◆ **YOUR GOAL**:
No pictures belong in the copy. Retype exactly, and only, the stretch of lines below from the one with "(570, 178) = (591, 78): none -> green cake" through the one with "(304, 165) = (521, 86): orange".

+++ EXERCISE DATA +++

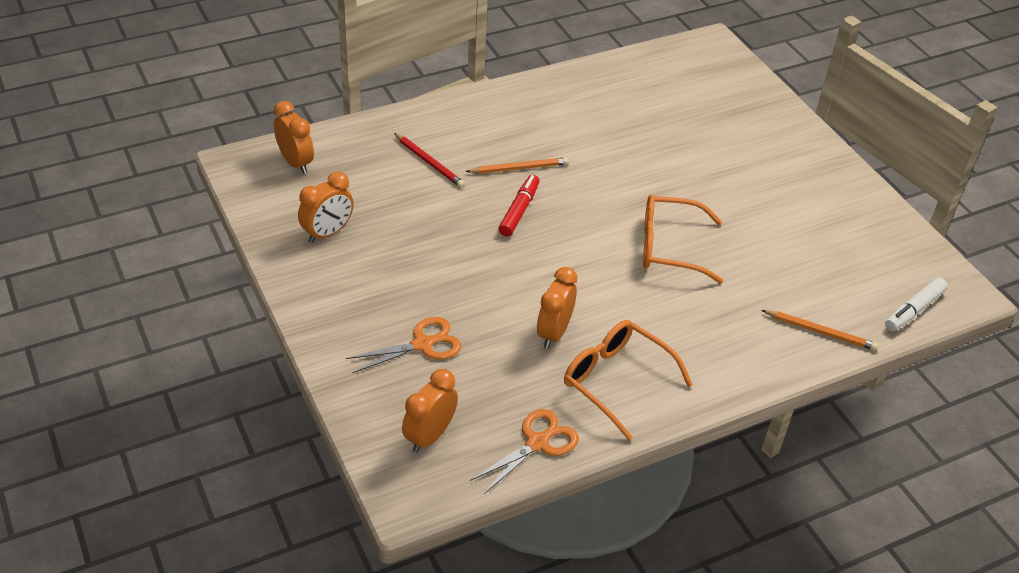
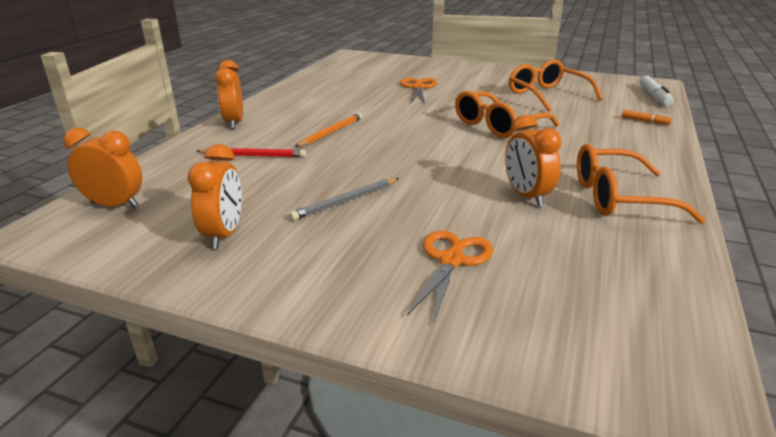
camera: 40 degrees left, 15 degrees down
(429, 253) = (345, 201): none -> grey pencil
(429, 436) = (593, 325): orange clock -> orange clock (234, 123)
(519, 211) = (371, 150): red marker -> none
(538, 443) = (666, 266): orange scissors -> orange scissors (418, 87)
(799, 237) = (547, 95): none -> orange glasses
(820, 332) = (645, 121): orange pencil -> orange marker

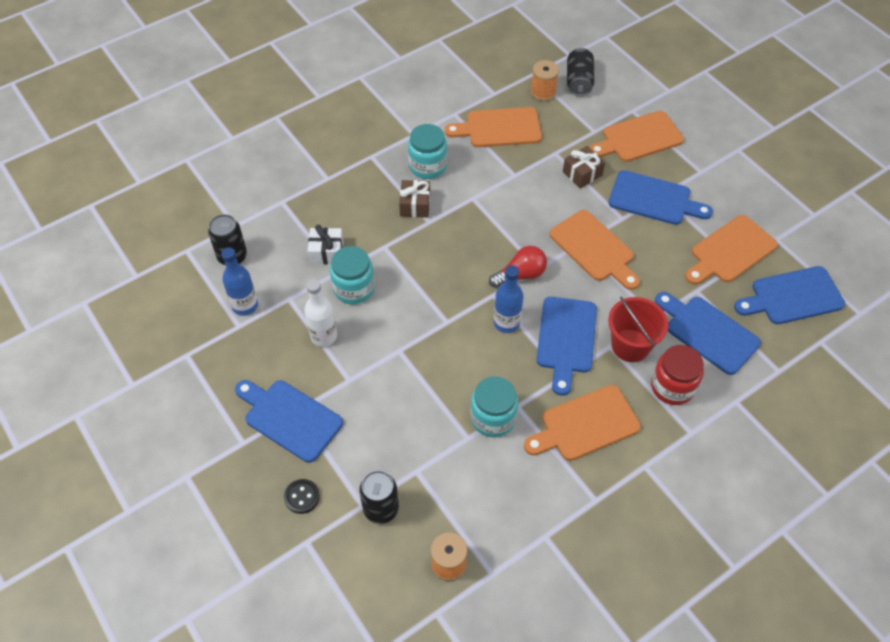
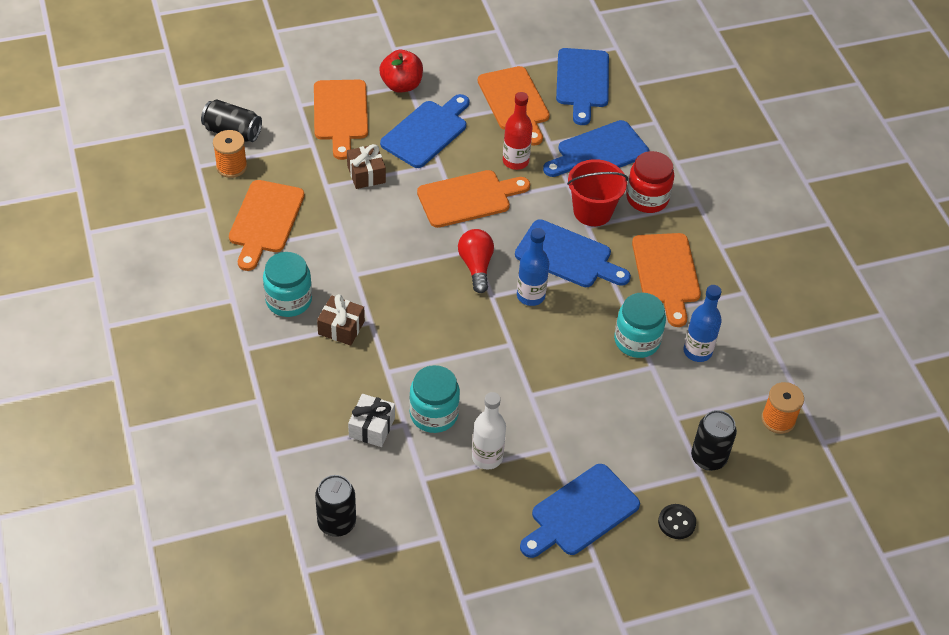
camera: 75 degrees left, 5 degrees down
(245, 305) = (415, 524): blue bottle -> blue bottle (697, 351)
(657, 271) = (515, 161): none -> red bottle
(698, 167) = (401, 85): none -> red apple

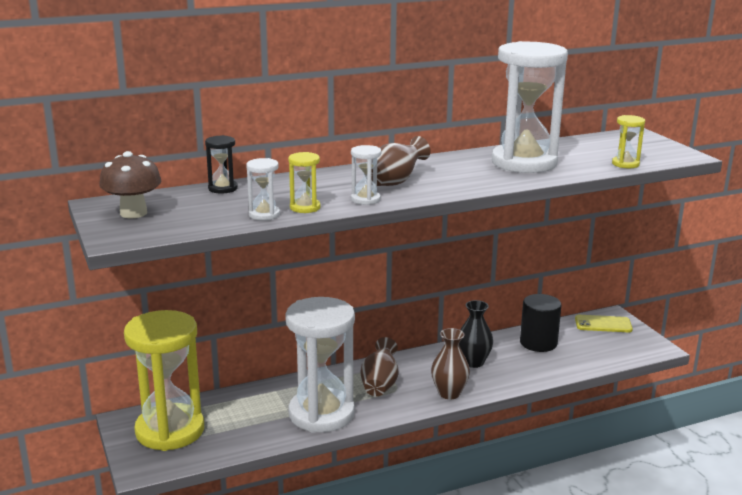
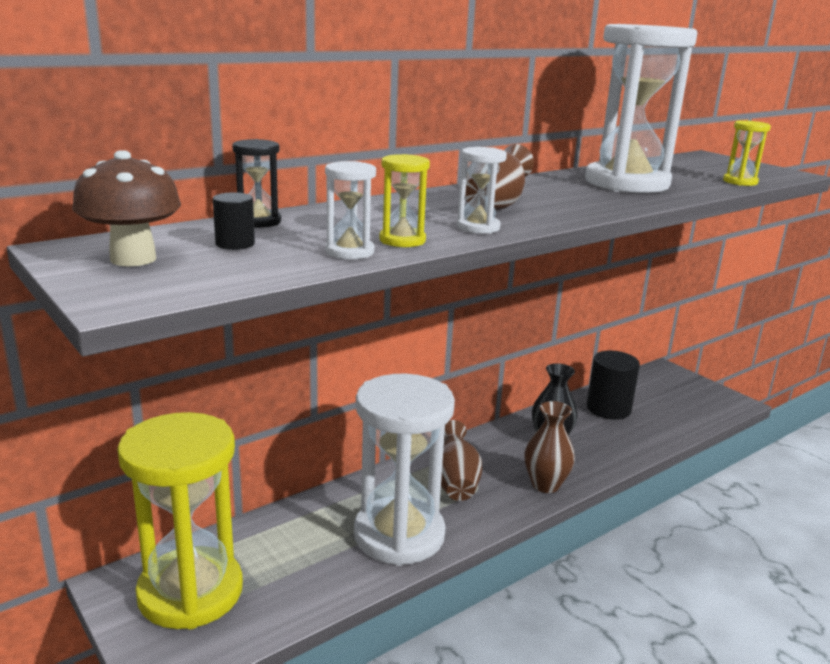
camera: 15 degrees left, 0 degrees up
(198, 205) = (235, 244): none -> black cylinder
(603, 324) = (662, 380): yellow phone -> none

+++
+++ EXERCISE DATA +++

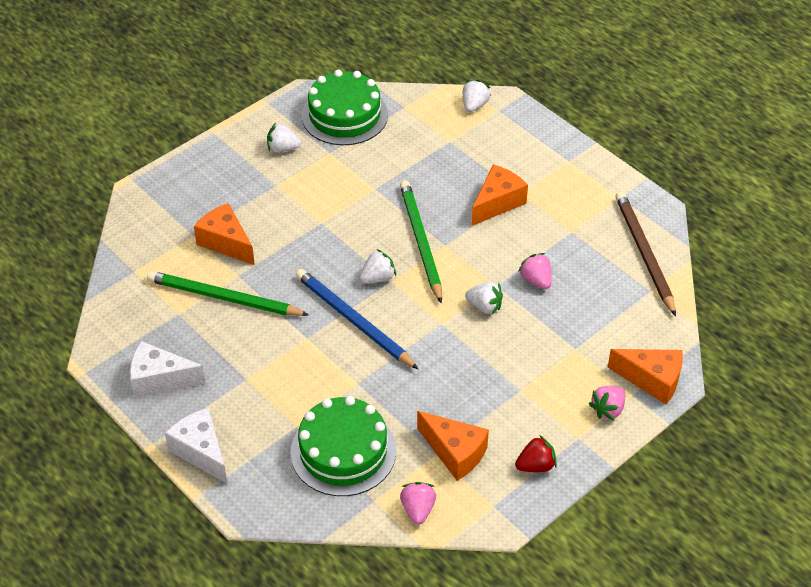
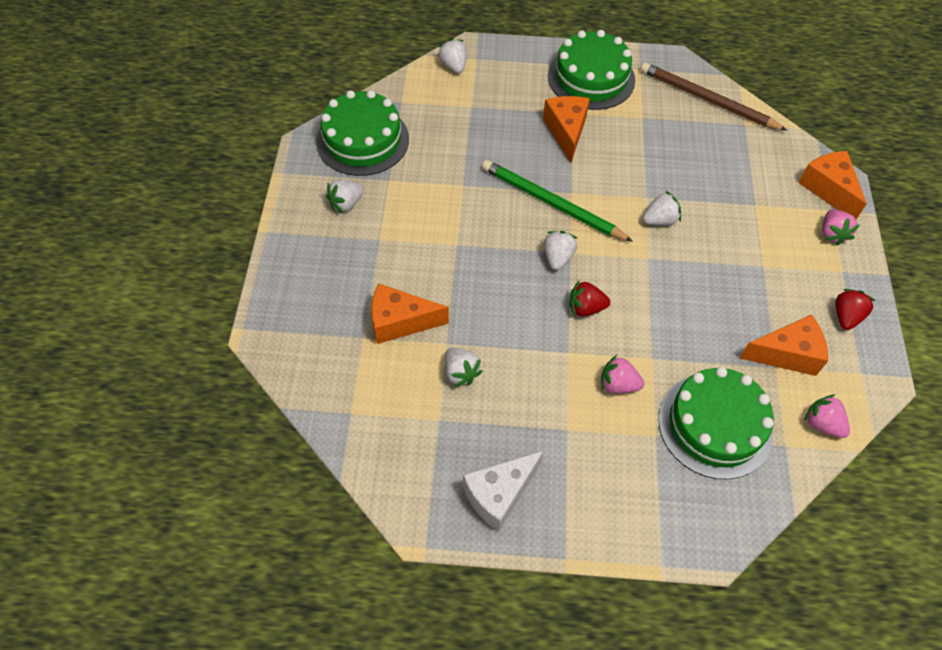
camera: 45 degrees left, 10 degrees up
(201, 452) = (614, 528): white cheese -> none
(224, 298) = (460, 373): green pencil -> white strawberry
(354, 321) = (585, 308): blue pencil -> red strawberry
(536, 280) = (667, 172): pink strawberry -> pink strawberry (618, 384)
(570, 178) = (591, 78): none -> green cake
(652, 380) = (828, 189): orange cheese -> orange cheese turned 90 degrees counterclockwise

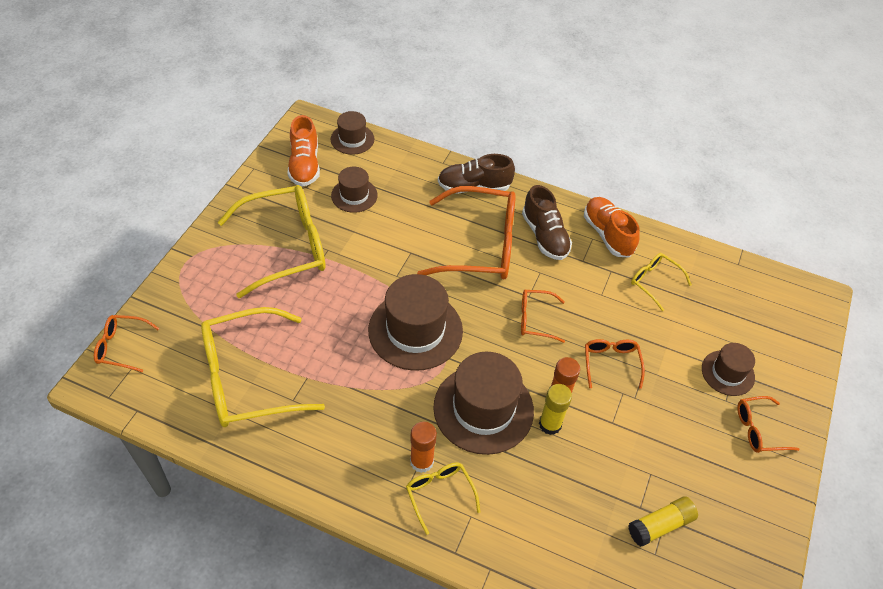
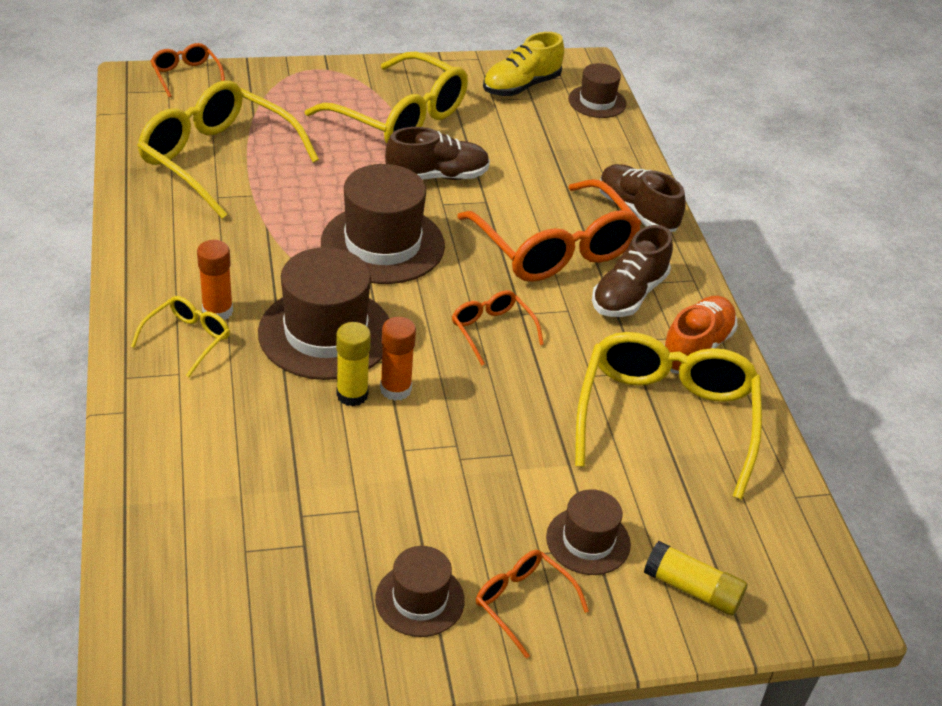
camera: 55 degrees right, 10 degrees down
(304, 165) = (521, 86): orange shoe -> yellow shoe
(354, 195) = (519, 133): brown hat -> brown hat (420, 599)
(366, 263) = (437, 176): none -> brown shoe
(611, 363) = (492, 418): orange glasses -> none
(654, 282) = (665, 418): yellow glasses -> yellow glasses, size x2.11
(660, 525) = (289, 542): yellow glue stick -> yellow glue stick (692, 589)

+++

◆ **REPLY**:
(570, 178) = (591, 78): none -> green cake
(652, 380) = (828, 189): orange cheese -> orange cheese turned 90 degrees counterclockwise

camera: 55 degrees right, 10 degrees down
(304, 165) = (521, 86): orange shoe -> yellow shoe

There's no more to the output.